- _DATA EXCERPT_:
====================
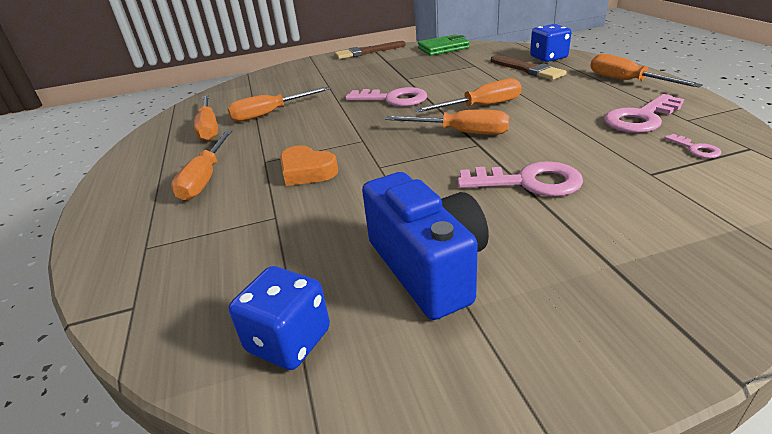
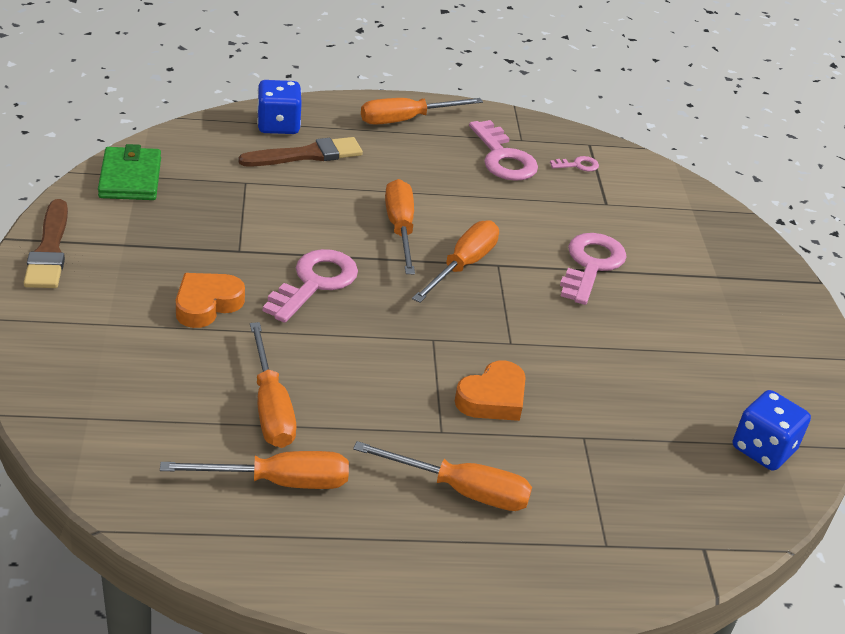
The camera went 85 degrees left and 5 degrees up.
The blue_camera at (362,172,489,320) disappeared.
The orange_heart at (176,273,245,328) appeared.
====================
- _PROBLEM REQUIREMENTS_: Go through the material above and print all of it exactly, except the pictures.

- _YOUR RESPONSE_:
The camera went 85 degrees left and 5 degrees up.
The blue_camera at (362,172,489,320) disappeared.
The orange_heart at (176,273,245,328) appeared.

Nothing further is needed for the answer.